TASK OBJECTIVE: Transcribe the listing exactly, skipping every picture.
* * *
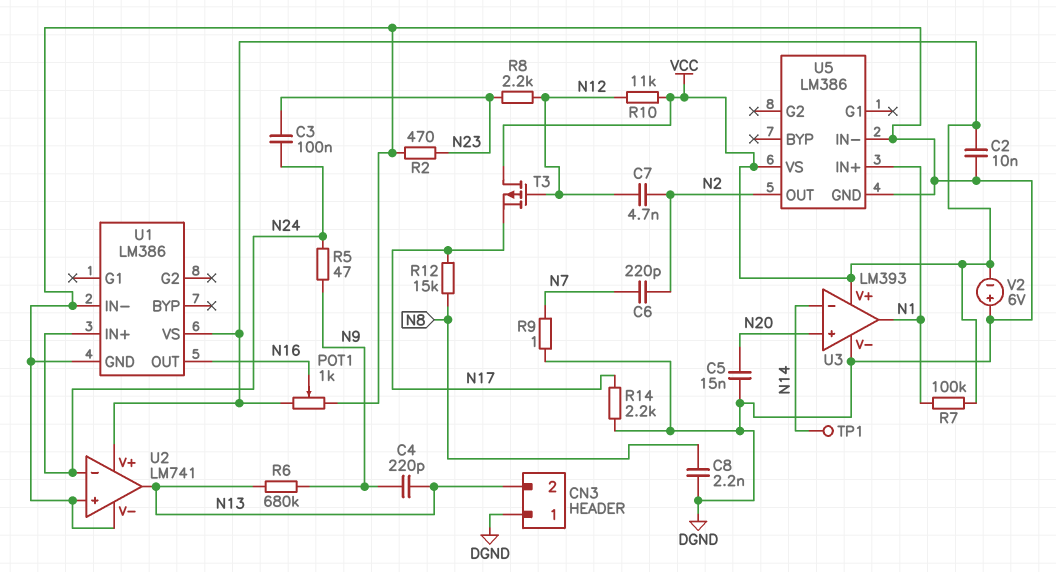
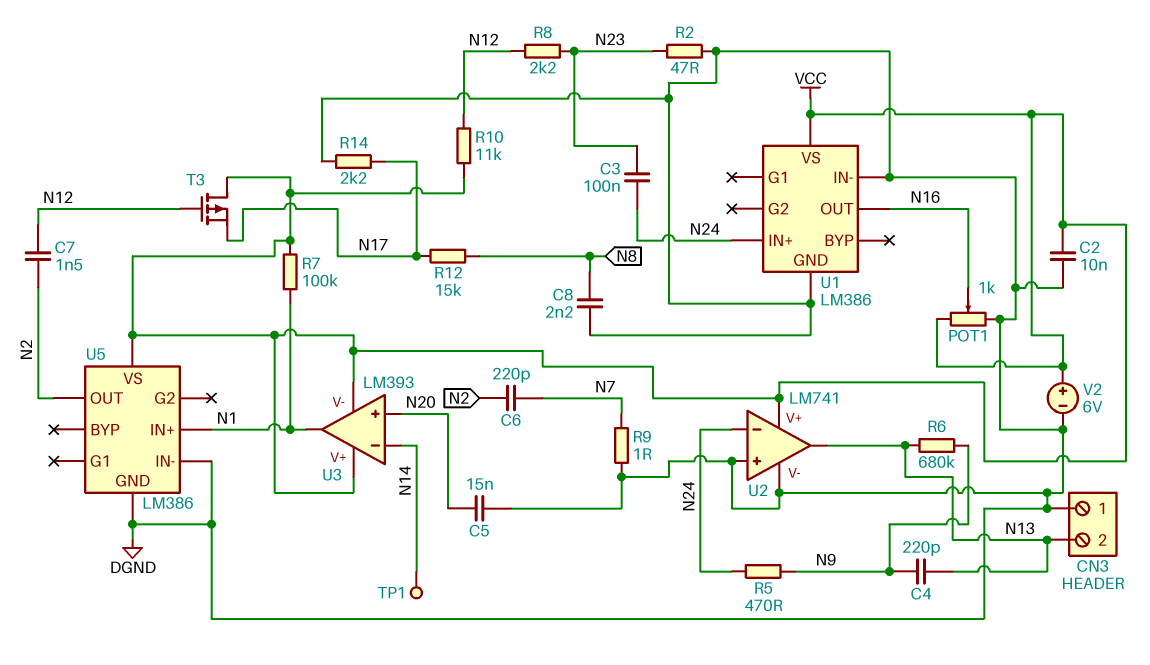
C7: 4.7nF (N2, N12) -> 1.5nF (N2, N12)
R2: 470 (DGND, N23) -> 47 (DGND, N23)
R5: 47 (N9, N24) -> 470 (N9, N24)
U3 pin V-: DGND -> VCC
V2: 6V (plus DGND, minus VCC) -> 6V (plus VCC, minus DGND)

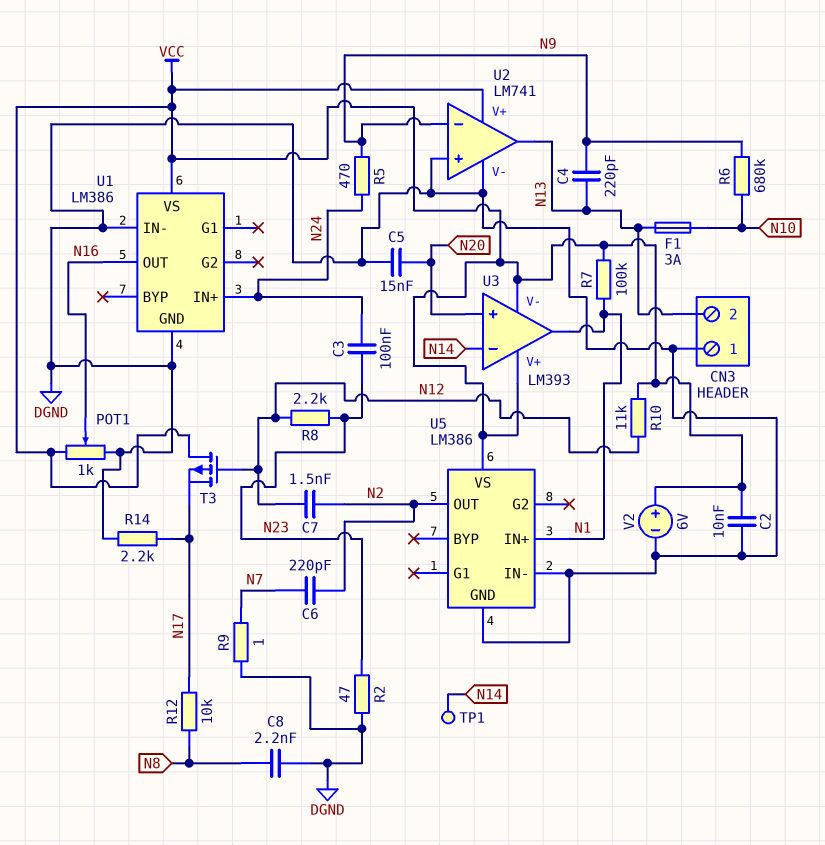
F1: none -> 3A (N10, N13)
R6: 680k (N9, N13) -> 680k (N9, N10)
R12: 15k (N8, N17) -> 10k (N8, N17)
U2 pin in-: N24 -> N9

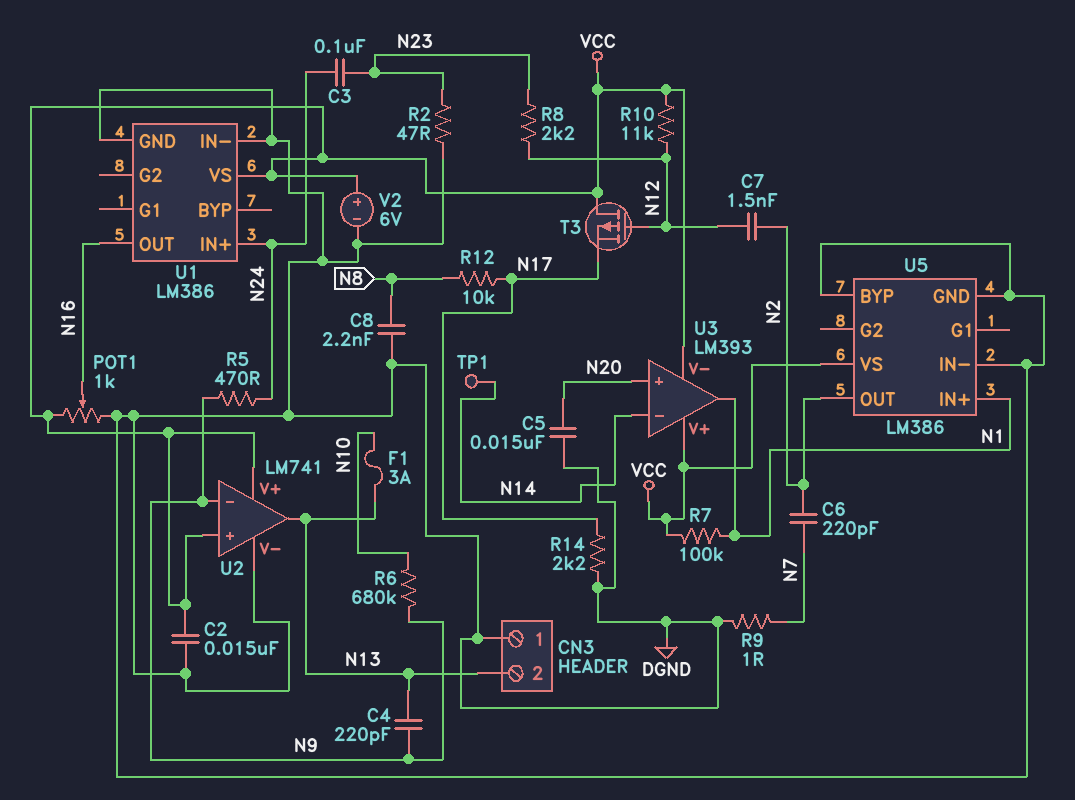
C2: 10nF (DGND, VCC) -> 15nF (DGND, VCC)
U2 pin in+: DGND -> VCC
U5 pin BYP: none -> DGND

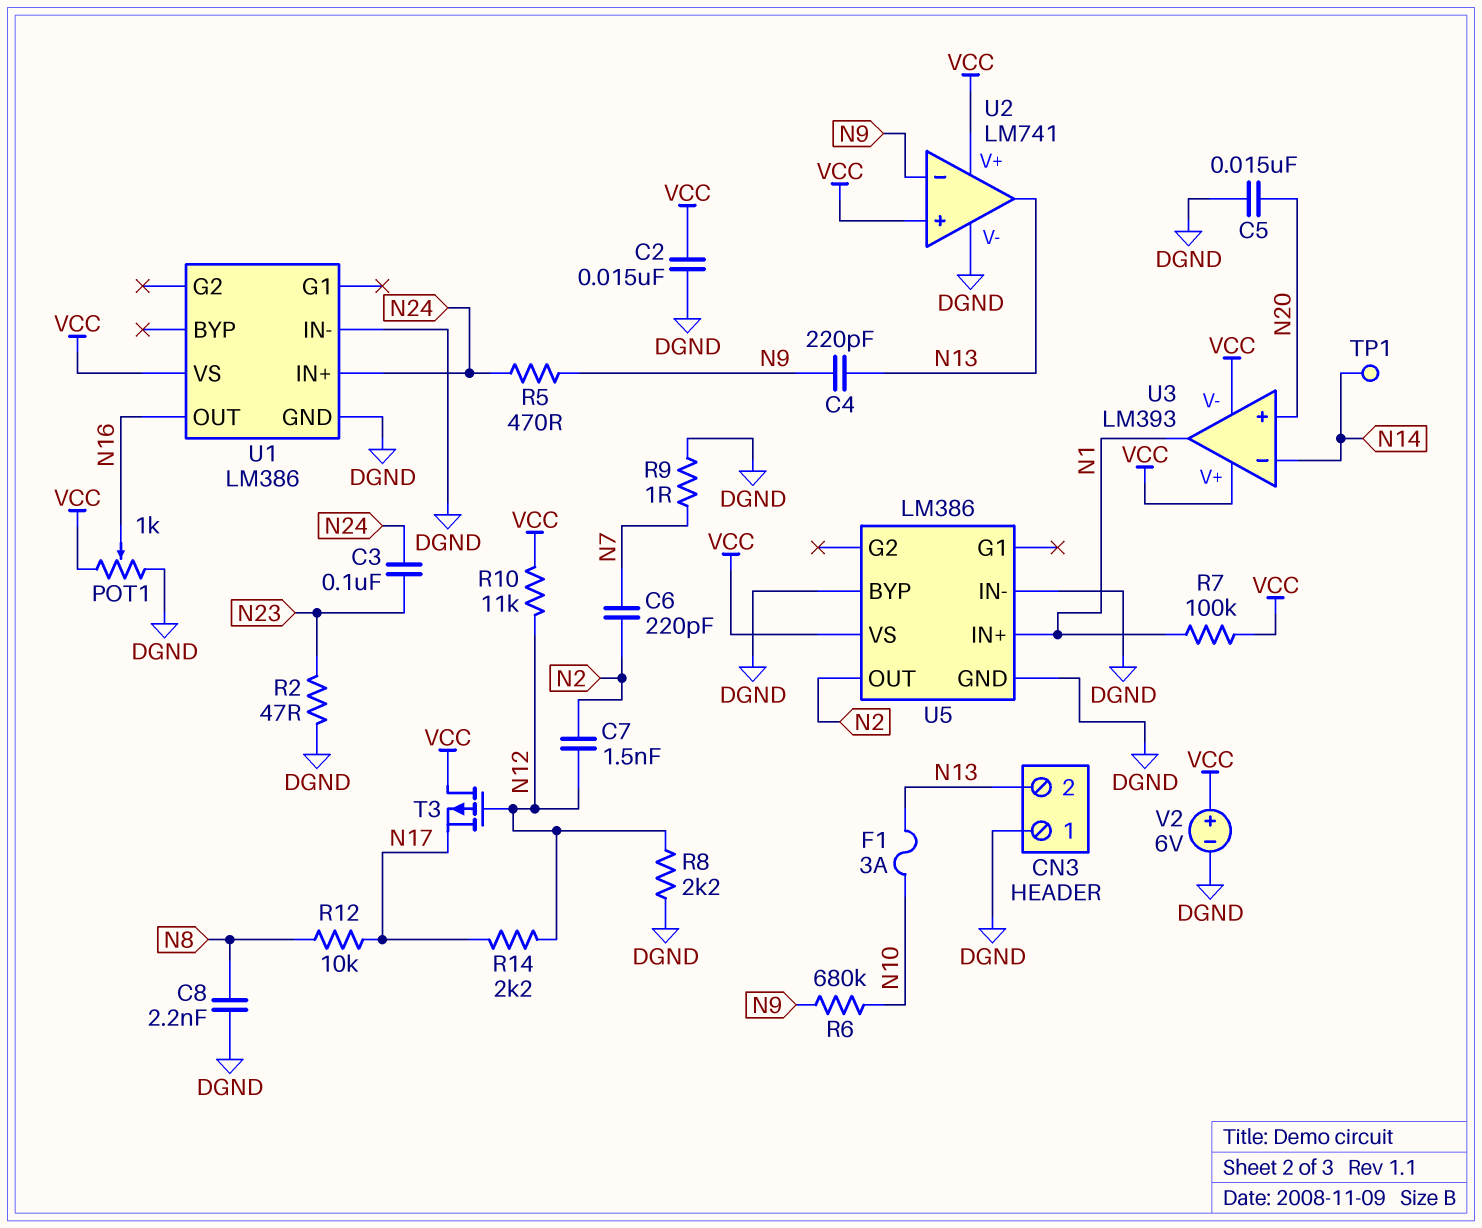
R8: 2.2k (N12, N23) -> 2.2k (DGND, N12)
R14: 2.2k (DGND, N17) -> 2.2k (N12, N17)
* * *
TASK RESPONSE:
C7: 4.7nF (N2, N12) -> 1.5nF (N2, N12)
R2: 470 (DGND, N23) -> 47 (DGND, N23)
R5: 47 (N9, N24) -> 470 (N9, N24)
U3 pin V-: DGND -> VCC
V2: 6V (plus DGND, minus VCC) -> 6V (plus VCC, minus DGND)

F1: none -> 3A (N10, N13)
R6: 680k (N9, N13) -> 680k (N9, N10)
R12: 15k (N8, N17) -> 10k (N8, N17)
U2 pin in-: N24 -> N9

C2: 10nF (DGND, VCC) -> 15nF (DGND, VCC)
U2 pin in+: DGND -> VCC
U5 pin BYP: none -> DGND

R8: 2.2k (N12, N23) -> 2.2k (DGND, N12)
R14: 2.2k (DGND, N17) -> 2.2k (N12, N17)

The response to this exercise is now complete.